[Object correspondence data]
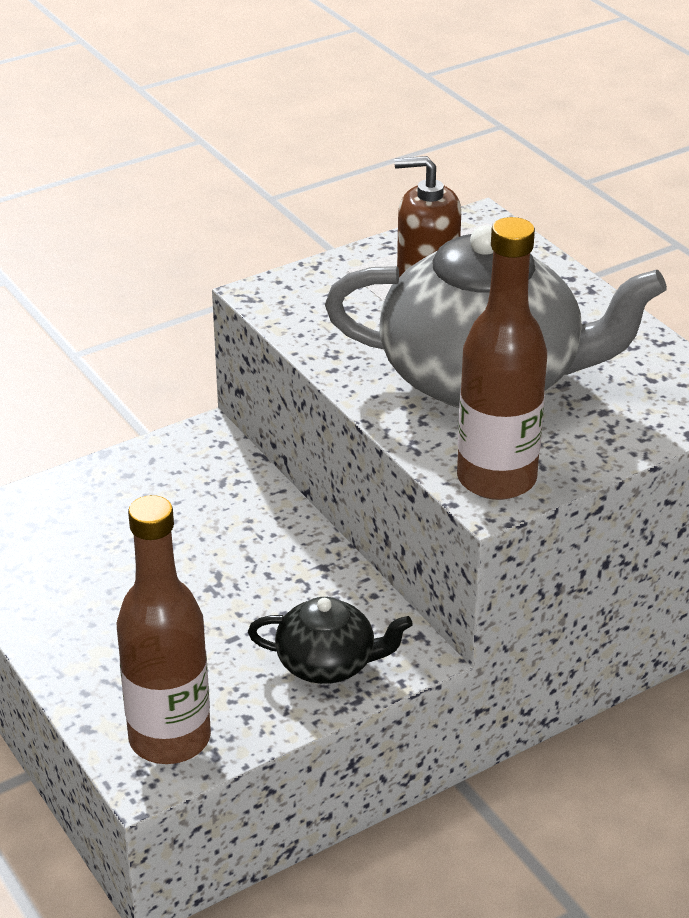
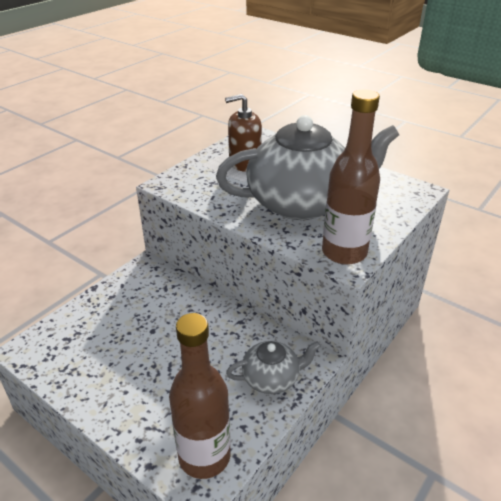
camera: 20 degrees left, 0 degrees up
(328, 663) = (272, 378): black teapot -> grey teapot

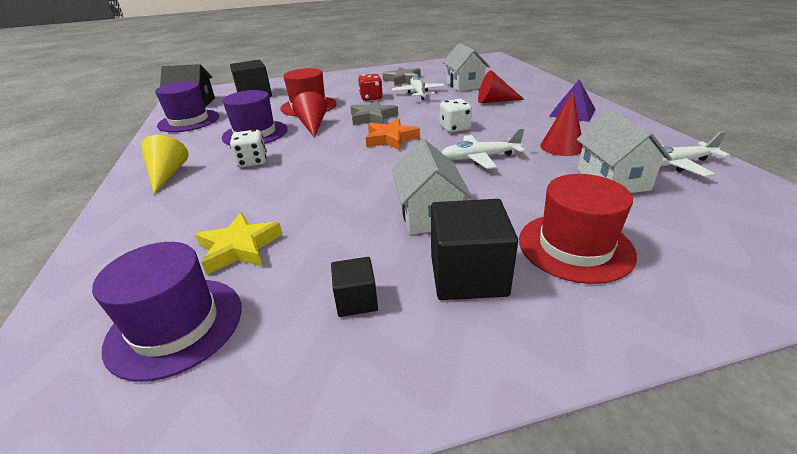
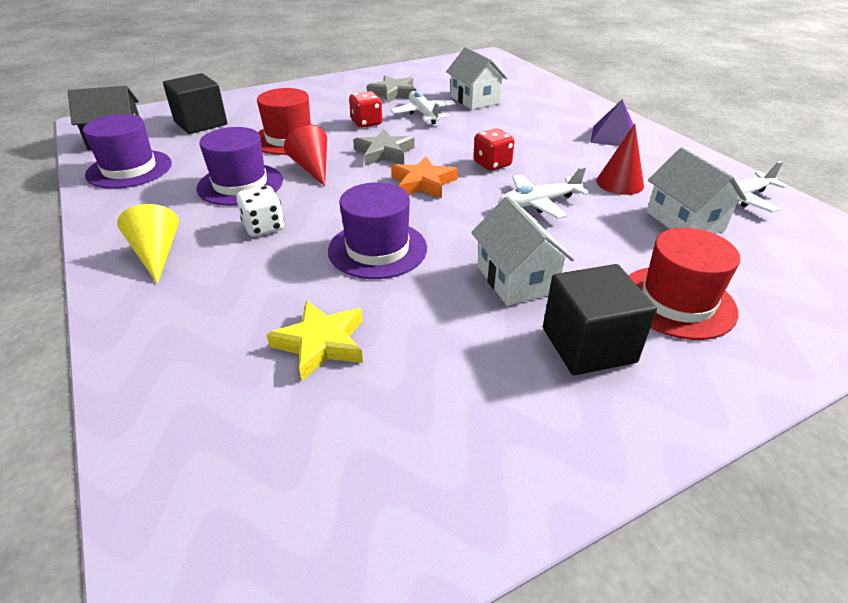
camera: 15 degrees left, 5 degrees up
(175, 325) = (305, 444): purple hat -> purple hat (377, 249)
(356, 300) = (489, 387): black cube -> none
(455, 128) = (492, 164): white dice -> red dice
(495, 101) = (521, 123): red cone -> none

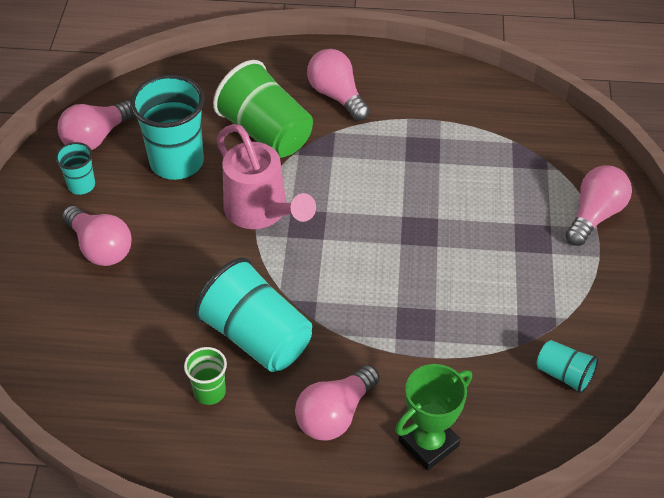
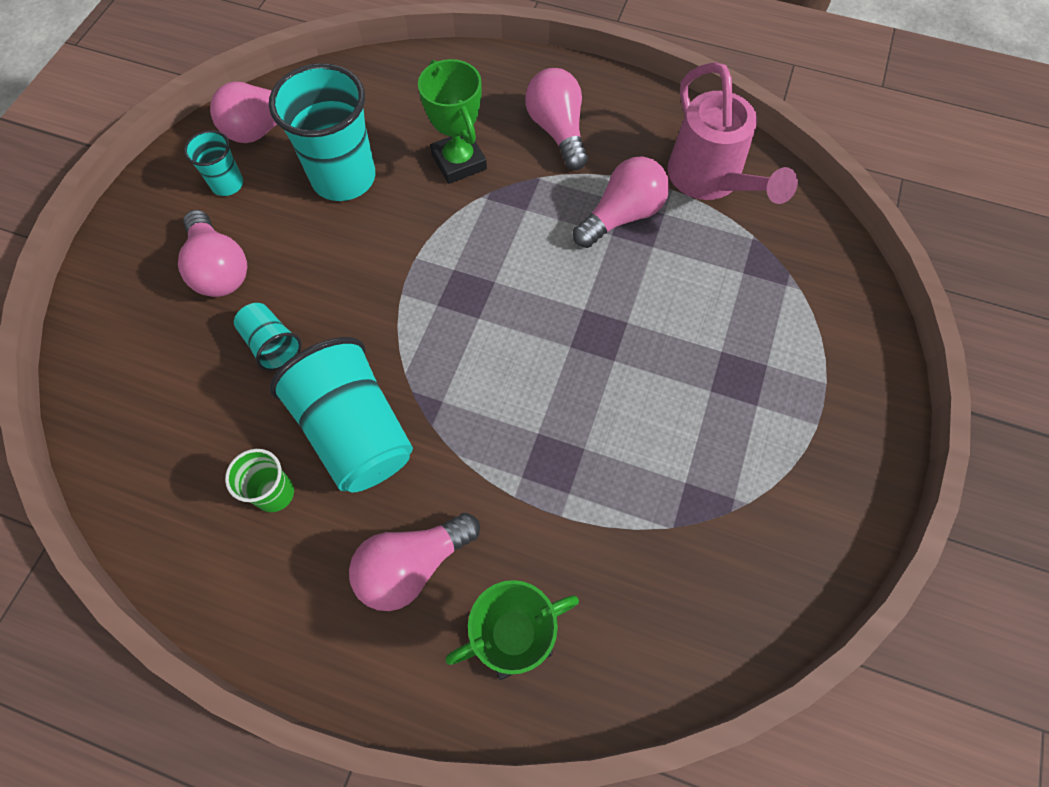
camera: 15 degrees right, 15 degrees up
(261, 211) = (418, 264): pink watering can -> pink watering can (709, 180)
(266, 132) = (459, 162): green cup -> green trophy
(564, 374) = (720, 585): turquoise cup -> turquoise cup (272, 345)
(594, 215) = (829, 364): pink light bulb -> pink light bulb (622, 216)

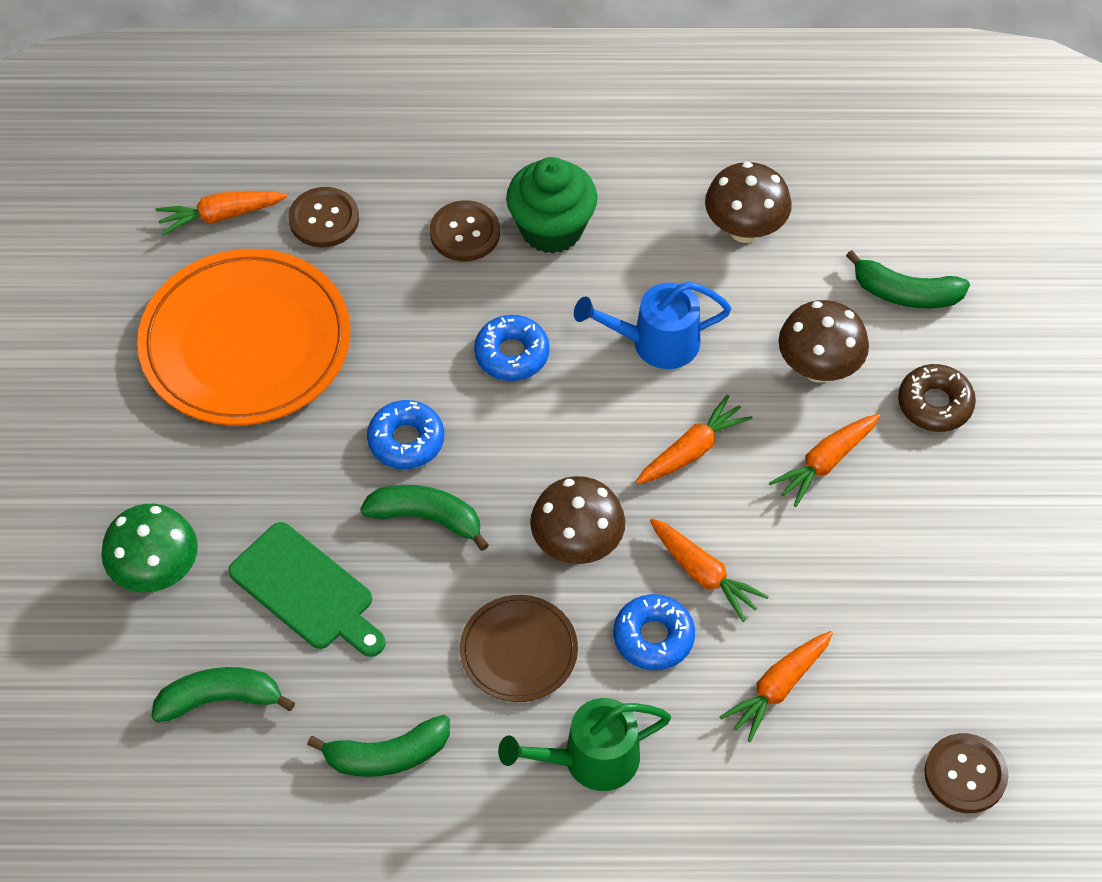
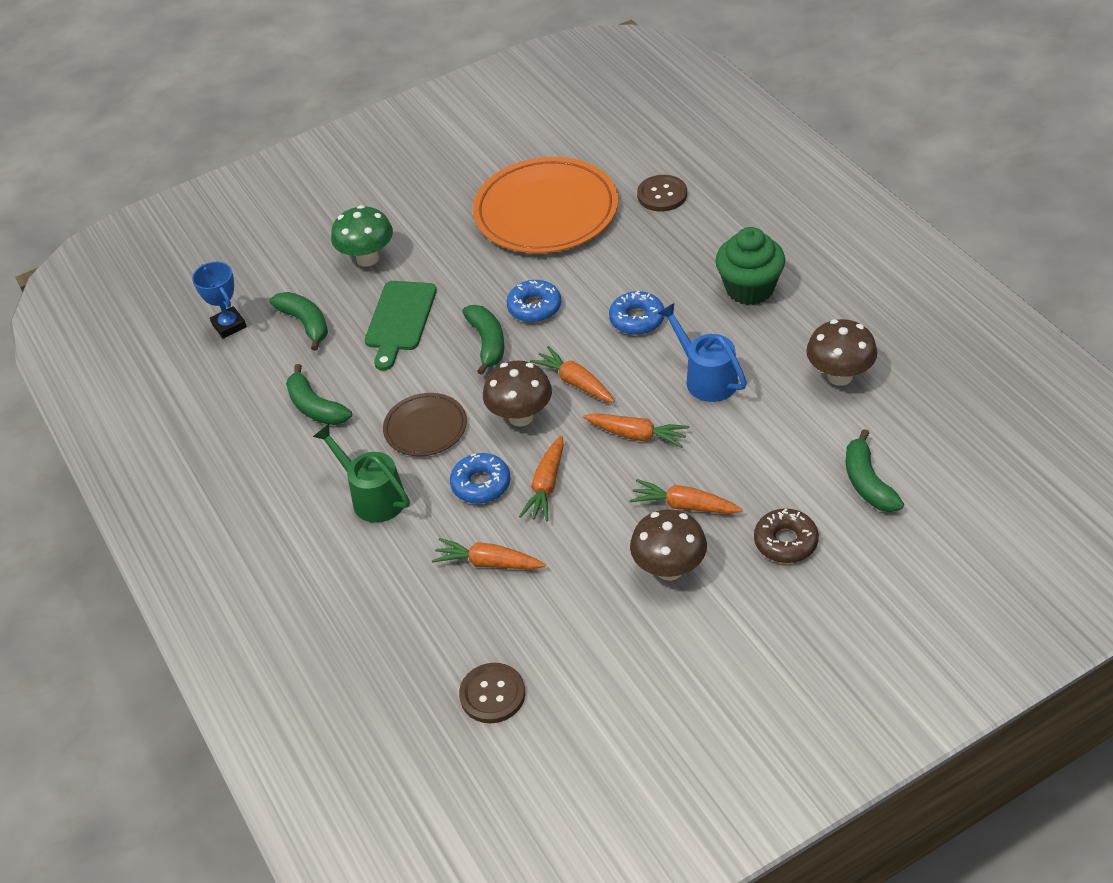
camera: 65 degrees right, 10 degrees down
(144, 793) = (229, 325): none -> blue trophy
(220, 216) = (625, 156): orange carrot -> orange carrot (575, 382)
(465, 233) = (709, 254): brown button -> none
(818, 368) = (759, 466): brown mushroom -> brown mushroom (669, 569)

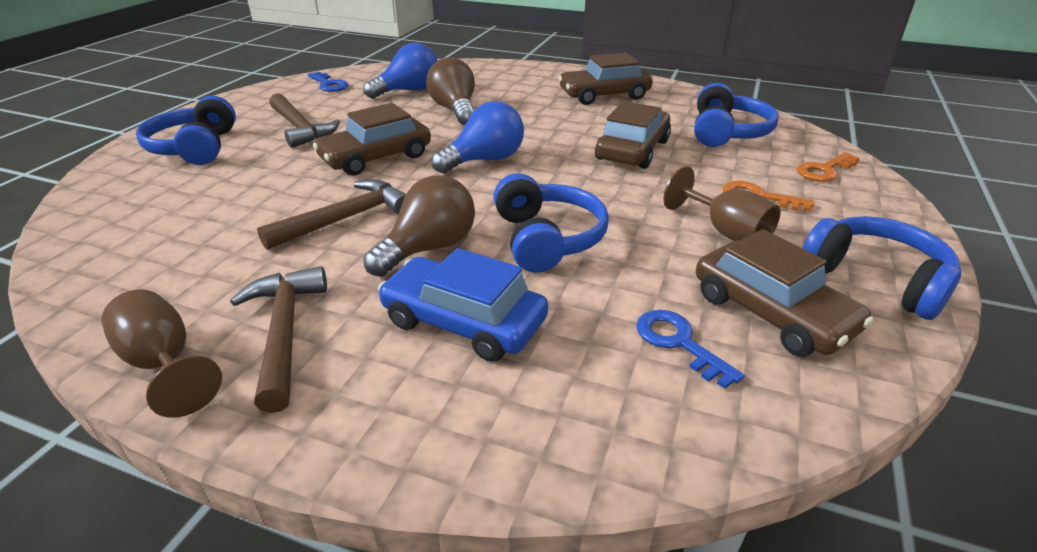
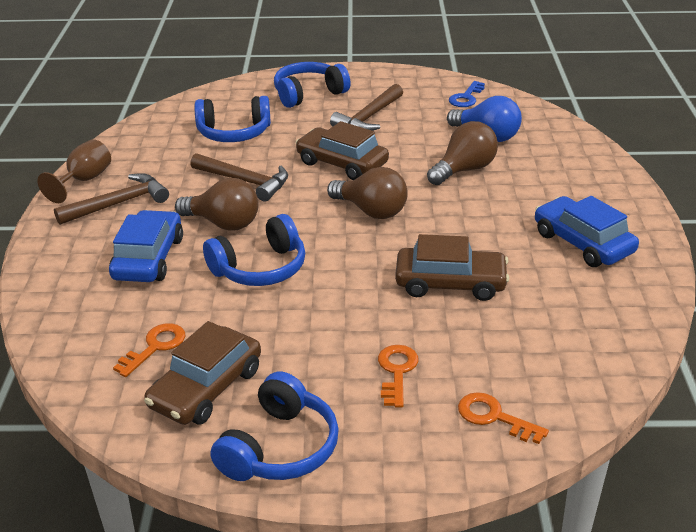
camera: 70 degrees right, 0 degrees up
(485, 160) = (371, 211): blue light bulb -> brown light bulb
(604, 95) = (582, 243): brown car -> blue car
(679, 343) = (155, 347): blue key -> orange key
(725, 232) = (317, 356): brown goblet -> none
(727, 132) = (547, 340): blue headphones -> blue headphones (234, 133)

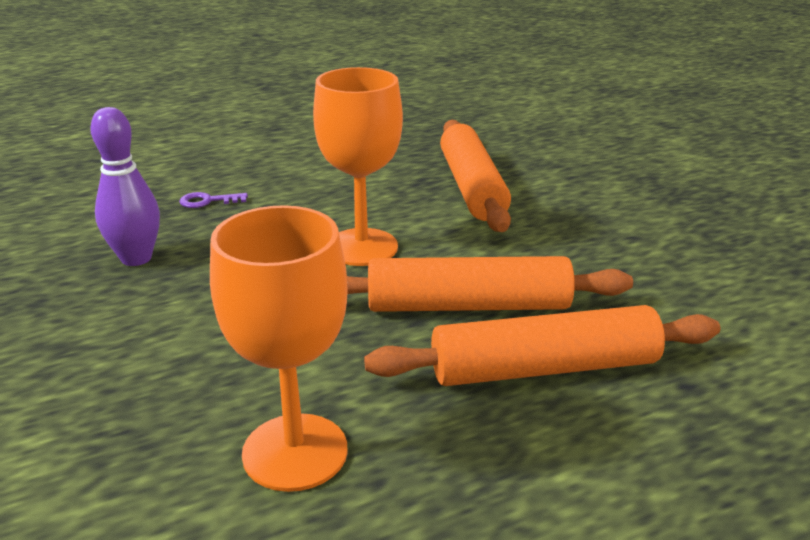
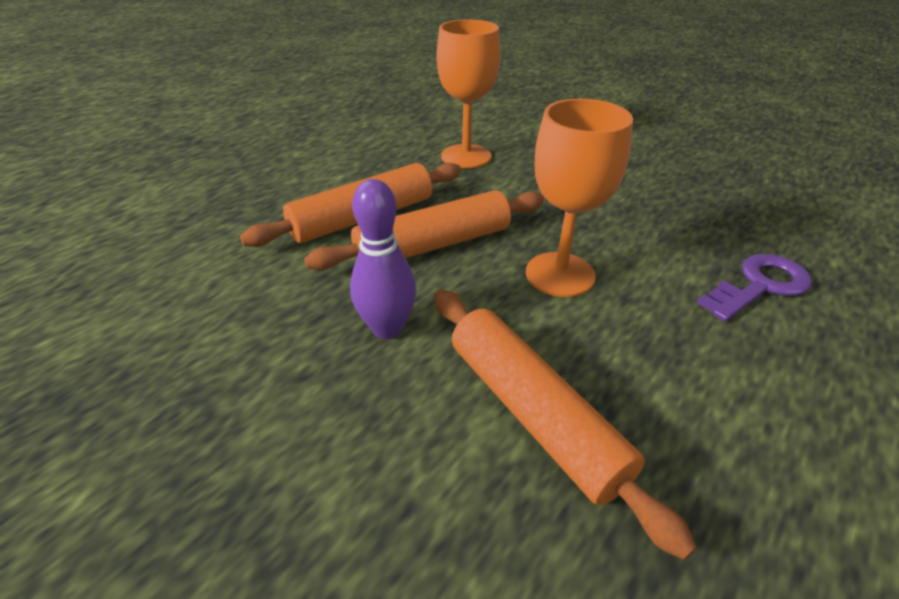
camera: 155 degrees right, 10 degrees up
(136, 258) = (699, 216): purple bowling pin -> purple bowling pin (387, 328)
(207, 201) = (760, 286): purple key -> purple key, size x1.88

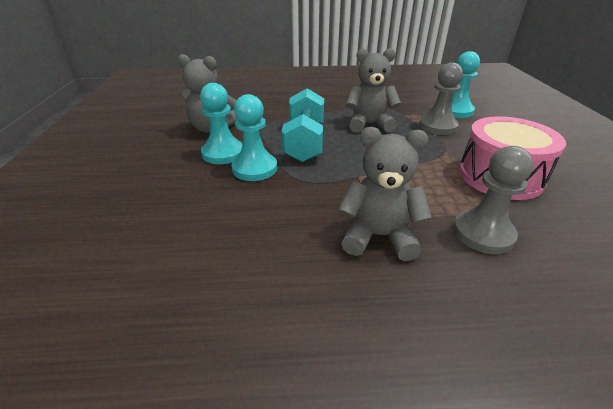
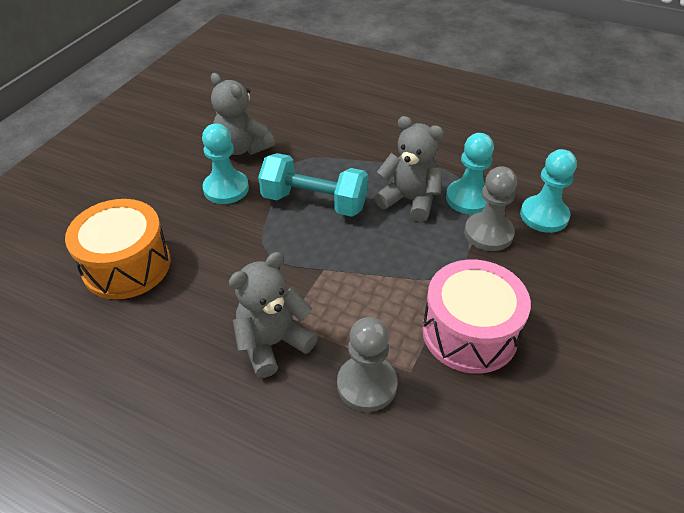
camera: 30 degrees right, 10 degrees up
(175, 232) = (127, 266): none -> orange drum
(255, 168) = (238, 220): turquoise pawn -> turquoise pawn (469, 198)
(304, 142) = (314, 202): turquoise dumbbell -> turquoise dumbbell turned 75 degrees clockwise
(378, 236) = (273, 343): grey teddy bear -> grey teddy bear turned 75 degrees counterclockwise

_Problem to solve_:
Output exactly the lines above, from the line with "(144, 793) = (229, 325): none -> blue trophy" to the line with "(604, 95) = (582, 243): brown car -> blue car", both included; skip the pictures.

_Answer area_:
(144, 793) = (229, 325): none -> blue trophy
(220, 216) = (625, 156): orange carrot -> orange carrot (575, 382)
(465, 233) = (709, 254): brown button -> none
(818, 368) = (759, 466): brown mushroom -> brown mushroom (669, 569)

camera: 70 degrees right, 0 degrees up
(485, 160) = (371, 211): blue light bulb -> brown light bulb
(604, 95) = (582, 243): brown car -> blue car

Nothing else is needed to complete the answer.